Work instructions:
Write out exactly the lines of the material below, beginning at the top and ending at the line that contains "R5: none -> 15k (G15, IND)".

Source records:
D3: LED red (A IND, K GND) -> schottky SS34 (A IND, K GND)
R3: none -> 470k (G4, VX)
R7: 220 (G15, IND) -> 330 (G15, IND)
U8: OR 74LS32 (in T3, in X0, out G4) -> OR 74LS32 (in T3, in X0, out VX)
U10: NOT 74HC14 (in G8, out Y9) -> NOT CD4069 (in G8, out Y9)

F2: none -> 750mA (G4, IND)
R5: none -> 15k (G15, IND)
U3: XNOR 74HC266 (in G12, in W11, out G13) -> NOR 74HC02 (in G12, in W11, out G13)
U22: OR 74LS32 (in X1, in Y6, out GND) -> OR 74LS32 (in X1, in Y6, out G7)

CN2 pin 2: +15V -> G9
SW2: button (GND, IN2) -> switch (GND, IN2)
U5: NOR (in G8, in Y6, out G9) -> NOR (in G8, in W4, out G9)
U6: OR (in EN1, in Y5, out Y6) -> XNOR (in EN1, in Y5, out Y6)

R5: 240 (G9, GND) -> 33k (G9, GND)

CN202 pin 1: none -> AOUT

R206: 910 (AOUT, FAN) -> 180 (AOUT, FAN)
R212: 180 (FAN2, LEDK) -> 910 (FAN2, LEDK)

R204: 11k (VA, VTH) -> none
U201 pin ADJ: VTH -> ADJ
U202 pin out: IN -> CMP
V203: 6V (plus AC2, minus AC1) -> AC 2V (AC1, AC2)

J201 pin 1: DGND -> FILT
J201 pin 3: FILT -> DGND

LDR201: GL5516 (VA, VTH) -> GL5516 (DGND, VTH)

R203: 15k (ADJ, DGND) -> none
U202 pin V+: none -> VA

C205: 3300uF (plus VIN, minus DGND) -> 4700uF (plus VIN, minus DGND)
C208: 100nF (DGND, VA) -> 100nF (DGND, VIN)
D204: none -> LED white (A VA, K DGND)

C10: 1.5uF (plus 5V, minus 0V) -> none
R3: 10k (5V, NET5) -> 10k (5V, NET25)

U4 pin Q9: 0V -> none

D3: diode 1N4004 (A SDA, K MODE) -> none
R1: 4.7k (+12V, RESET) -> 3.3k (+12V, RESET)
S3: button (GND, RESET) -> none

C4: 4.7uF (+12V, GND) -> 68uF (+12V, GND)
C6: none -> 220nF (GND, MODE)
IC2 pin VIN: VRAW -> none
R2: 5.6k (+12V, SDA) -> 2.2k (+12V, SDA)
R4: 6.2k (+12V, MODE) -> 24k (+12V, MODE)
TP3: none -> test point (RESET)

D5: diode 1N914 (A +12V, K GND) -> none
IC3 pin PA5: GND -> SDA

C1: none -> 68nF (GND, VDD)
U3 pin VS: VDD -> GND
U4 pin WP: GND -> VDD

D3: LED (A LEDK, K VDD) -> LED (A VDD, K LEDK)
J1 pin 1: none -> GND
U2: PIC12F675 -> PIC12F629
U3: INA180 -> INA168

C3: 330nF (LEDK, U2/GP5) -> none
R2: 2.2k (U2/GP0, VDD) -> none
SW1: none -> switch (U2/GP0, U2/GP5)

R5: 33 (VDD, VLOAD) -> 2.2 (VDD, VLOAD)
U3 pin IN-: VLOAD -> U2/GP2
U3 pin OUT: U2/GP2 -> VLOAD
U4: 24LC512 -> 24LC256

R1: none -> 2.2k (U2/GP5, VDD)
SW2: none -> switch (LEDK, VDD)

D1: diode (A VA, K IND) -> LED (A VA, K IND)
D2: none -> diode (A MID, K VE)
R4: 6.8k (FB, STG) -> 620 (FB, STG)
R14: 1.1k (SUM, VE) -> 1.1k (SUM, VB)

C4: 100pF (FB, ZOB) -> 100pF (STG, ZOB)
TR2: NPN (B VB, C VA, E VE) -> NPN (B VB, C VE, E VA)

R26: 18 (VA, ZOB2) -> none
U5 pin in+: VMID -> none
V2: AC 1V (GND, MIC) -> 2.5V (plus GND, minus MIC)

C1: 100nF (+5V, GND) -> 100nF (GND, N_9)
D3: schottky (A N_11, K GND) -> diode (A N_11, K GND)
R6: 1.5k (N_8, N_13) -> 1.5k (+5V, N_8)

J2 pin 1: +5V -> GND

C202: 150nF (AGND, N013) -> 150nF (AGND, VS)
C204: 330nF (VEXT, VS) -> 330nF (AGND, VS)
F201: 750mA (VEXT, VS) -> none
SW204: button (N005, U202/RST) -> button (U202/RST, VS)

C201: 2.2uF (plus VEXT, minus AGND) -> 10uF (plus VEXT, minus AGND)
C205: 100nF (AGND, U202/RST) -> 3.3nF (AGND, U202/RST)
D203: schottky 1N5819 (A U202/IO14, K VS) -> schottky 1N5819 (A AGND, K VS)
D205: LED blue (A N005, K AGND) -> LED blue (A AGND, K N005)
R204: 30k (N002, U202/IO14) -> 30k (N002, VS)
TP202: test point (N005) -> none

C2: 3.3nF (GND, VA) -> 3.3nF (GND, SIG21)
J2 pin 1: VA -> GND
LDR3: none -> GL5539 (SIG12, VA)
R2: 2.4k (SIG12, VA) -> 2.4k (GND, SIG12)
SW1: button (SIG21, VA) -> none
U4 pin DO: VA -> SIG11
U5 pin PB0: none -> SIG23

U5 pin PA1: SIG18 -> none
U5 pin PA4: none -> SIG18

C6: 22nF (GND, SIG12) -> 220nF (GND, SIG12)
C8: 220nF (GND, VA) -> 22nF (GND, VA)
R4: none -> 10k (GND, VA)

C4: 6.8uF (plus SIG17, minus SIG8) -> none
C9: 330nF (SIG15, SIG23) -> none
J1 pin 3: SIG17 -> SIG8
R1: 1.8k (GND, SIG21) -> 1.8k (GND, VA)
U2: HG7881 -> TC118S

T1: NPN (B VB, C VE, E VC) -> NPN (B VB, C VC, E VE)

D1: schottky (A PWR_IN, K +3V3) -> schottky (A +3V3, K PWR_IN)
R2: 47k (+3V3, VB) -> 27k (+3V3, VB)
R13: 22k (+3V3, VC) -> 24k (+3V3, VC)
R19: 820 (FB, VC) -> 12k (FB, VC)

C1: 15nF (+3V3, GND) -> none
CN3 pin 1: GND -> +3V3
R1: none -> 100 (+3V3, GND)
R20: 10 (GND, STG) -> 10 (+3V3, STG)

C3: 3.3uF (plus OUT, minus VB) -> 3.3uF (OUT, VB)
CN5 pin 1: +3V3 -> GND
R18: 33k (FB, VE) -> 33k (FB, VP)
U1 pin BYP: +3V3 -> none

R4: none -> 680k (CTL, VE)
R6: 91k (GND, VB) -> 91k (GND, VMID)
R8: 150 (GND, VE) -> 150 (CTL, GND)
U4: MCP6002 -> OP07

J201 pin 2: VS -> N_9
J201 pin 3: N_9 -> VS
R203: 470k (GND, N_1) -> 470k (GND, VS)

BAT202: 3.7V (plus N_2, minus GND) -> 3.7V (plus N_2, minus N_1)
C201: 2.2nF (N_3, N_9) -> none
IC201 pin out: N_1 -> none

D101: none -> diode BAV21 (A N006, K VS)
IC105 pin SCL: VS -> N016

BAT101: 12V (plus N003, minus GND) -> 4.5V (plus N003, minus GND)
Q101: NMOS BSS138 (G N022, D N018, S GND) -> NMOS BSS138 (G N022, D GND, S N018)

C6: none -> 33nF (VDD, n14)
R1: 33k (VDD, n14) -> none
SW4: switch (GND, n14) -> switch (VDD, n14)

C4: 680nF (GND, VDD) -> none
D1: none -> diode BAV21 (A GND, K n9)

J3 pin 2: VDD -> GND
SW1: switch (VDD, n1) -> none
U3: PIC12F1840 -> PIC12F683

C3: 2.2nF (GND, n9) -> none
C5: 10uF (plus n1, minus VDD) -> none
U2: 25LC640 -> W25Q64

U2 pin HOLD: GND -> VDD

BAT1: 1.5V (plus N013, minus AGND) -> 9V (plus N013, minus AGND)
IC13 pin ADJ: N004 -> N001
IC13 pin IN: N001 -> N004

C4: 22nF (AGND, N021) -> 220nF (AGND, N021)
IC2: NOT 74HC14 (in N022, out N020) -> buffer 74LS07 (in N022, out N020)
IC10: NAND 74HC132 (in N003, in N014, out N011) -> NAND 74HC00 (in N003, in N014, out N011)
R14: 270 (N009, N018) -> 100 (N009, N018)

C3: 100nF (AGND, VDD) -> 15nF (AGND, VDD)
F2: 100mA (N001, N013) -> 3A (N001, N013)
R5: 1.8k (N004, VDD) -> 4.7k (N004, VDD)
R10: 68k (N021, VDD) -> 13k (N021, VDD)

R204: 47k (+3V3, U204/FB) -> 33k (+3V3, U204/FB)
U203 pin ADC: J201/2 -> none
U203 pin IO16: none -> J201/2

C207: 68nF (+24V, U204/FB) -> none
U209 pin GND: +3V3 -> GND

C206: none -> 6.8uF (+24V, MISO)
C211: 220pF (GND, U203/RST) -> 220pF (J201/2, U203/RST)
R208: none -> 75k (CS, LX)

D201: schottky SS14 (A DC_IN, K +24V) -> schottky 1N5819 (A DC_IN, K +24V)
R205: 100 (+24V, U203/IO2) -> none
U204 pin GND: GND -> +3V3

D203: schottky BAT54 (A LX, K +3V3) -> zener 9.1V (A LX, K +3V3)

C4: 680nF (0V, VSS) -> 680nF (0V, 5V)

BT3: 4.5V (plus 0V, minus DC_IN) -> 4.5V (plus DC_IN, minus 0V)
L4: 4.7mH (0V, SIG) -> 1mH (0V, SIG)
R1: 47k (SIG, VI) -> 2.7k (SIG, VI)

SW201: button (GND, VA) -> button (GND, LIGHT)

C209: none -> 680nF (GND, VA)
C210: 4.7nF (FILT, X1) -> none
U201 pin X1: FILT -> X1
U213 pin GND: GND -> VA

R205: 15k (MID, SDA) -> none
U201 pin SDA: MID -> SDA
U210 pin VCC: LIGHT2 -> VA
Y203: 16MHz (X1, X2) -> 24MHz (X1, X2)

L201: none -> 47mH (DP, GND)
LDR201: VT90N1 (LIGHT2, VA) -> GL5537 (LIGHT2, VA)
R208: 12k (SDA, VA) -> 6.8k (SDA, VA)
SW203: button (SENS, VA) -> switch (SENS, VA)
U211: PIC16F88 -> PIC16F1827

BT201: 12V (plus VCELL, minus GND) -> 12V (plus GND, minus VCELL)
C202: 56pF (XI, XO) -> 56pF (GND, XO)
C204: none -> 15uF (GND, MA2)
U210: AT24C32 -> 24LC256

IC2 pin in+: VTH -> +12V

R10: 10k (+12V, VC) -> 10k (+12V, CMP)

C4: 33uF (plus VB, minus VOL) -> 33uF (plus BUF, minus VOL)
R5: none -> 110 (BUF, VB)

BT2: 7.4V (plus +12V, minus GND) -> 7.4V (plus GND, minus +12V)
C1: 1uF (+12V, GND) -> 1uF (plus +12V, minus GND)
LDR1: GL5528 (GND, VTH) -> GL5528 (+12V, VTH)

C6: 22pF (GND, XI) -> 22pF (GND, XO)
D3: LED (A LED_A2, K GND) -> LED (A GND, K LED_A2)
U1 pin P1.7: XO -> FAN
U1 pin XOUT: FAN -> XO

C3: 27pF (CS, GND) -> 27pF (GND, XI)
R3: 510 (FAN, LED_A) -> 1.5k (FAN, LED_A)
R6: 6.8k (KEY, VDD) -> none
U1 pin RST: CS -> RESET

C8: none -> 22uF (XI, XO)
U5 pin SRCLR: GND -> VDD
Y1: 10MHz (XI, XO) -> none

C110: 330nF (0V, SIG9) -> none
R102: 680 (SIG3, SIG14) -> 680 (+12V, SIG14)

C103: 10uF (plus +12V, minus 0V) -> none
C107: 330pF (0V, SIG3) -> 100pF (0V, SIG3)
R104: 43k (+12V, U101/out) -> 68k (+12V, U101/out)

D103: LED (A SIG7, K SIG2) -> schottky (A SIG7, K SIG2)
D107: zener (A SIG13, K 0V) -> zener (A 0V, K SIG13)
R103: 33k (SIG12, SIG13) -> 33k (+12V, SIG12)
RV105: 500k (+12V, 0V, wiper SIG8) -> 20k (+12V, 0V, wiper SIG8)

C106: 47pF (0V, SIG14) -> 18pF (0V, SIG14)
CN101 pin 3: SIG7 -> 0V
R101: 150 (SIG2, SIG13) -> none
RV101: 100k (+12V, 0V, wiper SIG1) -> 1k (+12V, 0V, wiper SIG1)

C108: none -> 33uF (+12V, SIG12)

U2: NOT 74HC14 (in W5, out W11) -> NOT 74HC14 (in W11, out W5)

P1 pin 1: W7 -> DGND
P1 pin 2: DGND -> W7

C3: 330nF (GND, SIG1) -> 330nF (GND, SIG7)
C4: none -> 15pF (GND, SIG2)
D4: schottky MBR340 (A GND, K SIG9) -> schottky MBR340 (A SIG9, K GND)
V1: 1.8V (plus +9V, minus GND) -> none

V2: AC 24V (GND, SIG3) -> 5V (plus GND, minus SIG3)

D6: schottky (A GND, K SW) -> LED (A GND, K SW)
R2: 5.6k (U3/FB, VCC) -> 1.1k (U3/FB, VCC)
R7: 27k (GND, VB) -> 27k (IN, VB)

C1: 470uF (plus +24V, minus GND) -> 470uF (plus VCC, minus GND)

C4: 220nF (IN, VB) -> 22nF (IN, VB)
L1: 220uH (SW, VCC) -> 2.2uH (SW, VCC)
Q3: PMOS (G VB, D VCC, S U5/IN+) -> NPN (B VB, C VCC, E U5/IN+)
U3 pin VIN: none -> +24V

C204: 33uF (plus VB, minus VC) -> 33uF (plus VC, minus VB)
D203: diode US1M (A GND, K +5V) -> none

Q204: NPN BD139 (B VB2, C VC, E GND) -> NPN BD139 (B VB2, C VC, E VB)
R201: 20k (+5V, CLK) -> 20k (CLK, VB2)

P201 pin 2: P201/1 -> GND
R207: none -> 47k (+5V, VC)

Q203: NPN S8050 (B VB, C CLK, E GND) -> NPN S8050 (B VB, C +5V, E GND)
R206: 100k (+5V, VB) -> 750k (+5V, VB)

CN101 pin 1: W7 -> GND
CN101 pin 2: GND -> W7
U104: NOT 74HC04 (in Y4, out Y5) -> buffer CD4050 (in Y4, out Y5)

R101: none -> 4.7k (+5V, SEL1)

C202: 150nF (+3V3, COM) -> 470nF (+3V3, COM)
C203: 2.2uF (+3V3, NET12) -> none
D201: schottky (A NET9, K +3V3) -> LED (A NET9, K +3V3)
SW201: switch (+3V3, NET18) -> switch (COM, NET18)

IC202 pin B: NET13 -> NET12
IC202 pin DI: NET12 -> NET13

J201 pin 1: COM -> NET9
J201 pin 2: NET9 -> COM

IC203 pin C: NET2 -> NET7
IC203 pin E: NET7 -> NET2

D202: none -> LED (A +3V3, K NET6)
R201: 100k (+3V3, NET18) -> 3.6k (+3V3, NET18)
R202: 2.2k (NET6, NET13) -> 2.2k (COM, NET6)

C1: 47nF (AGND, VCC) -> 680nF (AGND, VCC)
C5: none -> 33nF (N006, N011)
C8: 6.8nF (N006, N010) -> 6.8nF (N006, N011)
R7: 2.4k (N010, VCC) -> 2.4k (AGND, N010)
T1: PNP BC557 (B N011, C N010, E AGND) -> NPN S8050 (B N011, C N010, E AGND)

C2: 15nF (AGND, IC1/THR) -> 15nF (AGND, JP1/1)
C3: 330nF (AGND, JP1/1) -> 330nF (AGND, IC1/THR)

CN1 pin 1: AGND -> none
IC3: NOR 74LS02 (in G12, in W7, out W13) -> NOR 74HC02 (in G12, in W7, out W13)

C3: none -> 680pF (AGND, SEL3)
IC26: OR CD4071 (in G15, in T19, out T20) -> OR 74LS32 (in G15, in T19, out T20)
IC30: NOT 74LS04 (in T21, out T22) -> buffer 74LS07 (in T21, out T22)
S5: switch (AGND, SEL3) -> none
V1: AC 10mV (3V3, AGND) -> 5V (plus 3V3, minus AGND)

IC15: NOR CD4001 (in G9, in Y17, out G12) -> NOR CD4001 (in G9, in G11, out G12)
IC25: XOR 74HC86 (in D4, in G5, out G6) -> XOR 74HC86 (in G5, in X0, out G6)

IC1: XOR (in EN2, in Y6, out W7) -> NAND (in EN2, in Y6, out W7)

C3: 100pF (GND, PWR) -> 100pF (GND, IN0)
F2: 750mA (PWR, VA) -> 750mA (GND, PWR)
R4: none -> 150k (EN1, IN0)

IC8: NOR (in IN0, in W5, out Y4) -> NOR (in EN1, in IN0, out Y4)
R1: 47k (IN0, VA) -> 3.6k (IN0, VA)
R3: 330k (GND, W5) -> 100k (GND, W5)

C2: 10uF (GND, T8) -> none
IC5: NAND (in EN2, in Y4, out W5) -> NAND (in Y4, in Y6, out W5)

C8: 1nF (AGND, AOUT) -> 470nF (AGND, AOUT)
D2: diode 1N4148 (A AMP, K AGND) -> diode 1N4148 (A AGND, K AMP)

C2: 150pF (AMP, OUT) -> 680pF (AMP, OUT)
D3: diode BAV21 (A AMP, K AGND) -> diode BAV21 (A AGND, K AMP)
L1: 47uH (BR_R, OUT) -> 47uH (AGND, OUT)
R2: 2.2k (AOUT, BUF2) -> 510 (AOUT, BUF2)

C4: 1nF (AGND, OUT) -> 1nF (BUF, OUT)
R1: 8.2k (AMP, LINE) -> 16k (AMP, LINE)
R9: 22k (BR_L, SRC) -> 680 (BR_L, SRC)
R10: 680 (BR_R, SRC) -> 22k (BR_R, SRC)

Exercise response:
D3: LED red (A IND, K GND) -> schottky SS34 (A IND, K GND)
R3: none -> 470k (G4, VX)
R7: 220 (G15, IND) -> 330 (G15, IND)
U8: OR 74LS32 (in T3, in X0, out G4) -> OR 74LS32 (in T3, in X0, out VX)
U10: NOT 74HC14 (in G8, out Y9) -> NOT CD4069 (in G8, out Y9)

F2: none -> 750mA (G4, IND)
R5: none -> 15k (G15, IND)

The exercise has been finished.